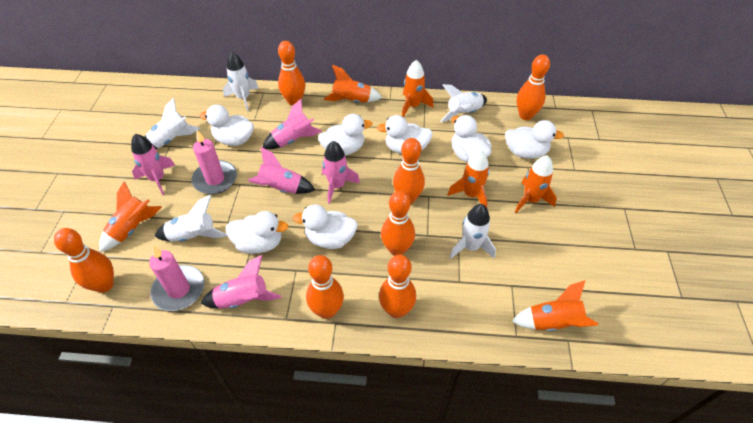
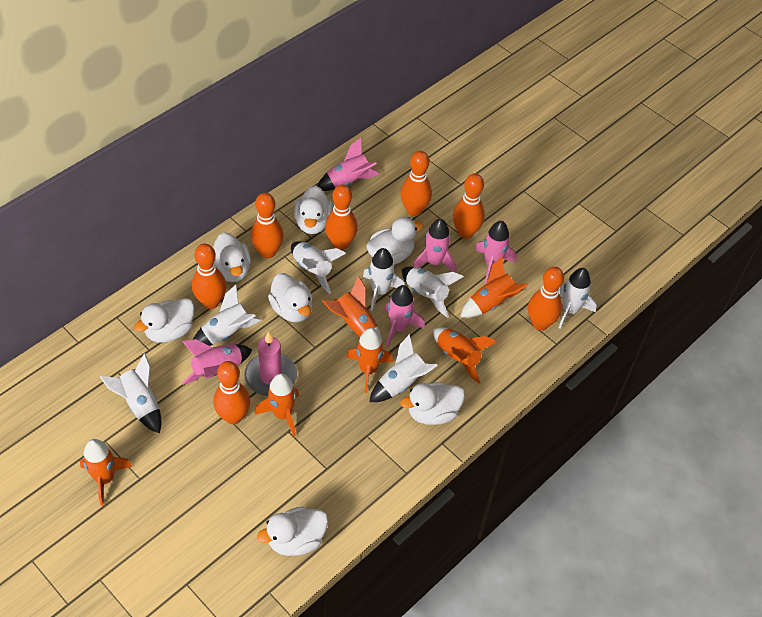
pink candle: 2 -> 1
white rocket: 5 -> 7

==

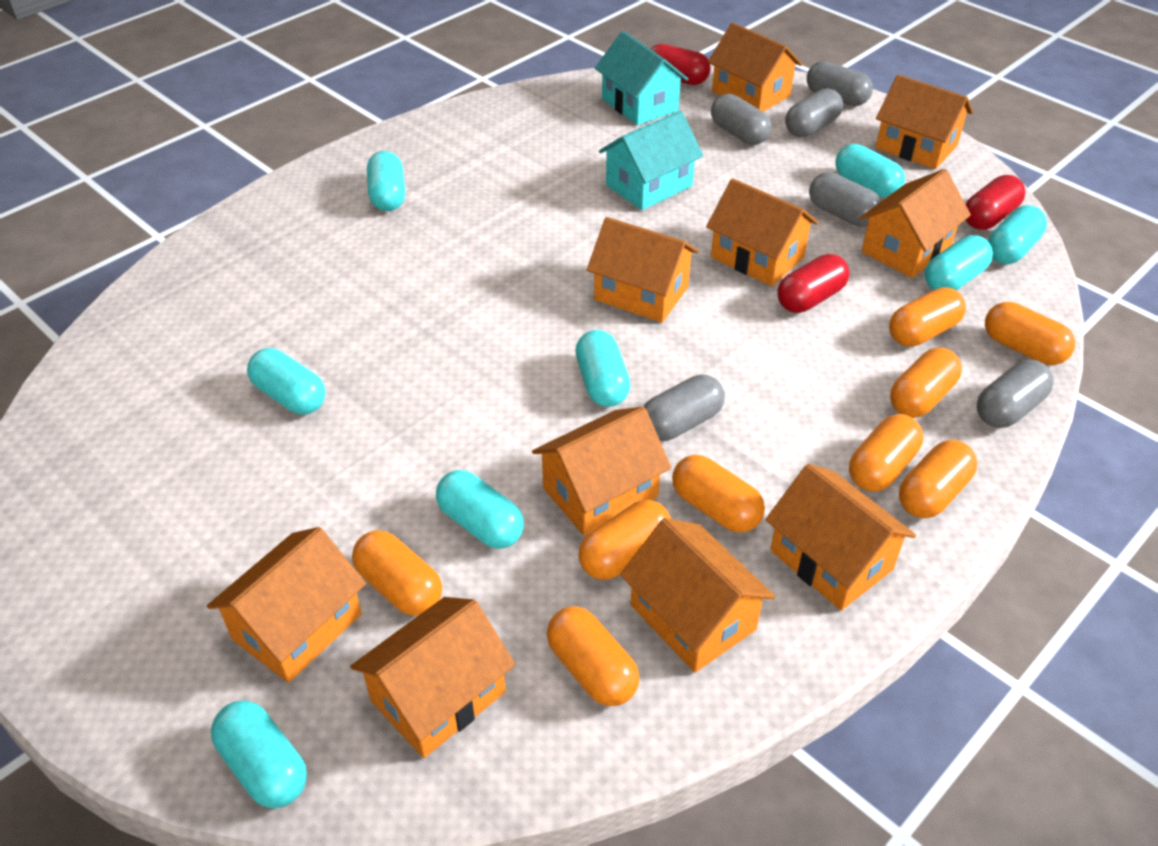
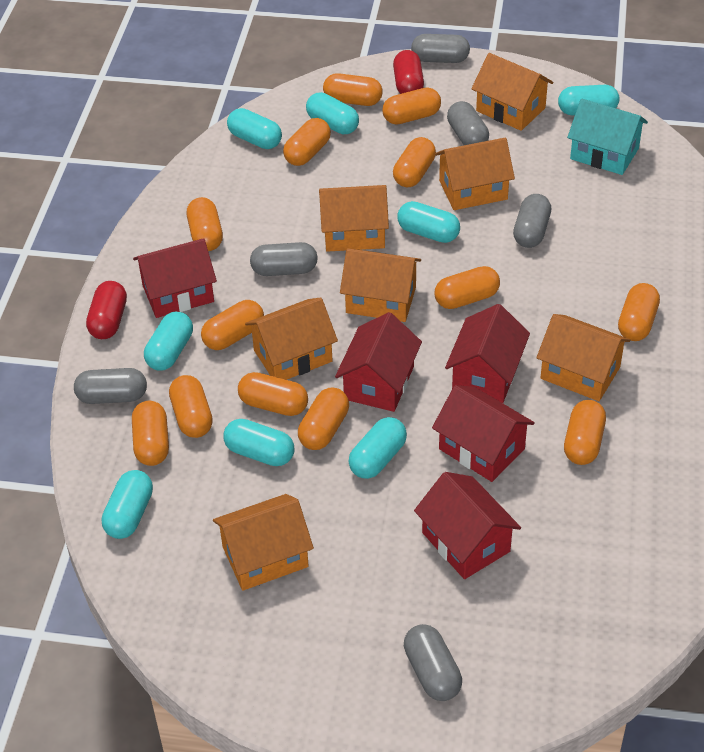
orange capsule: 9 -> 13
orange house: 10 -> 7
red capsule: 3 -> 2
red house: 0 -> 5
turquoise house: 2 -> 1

About this task: The expected answer is a copy of each line in the listing above that contains "orange".

Your solution:
orange capsule: 9 -> 13
orange house: 10 -> 7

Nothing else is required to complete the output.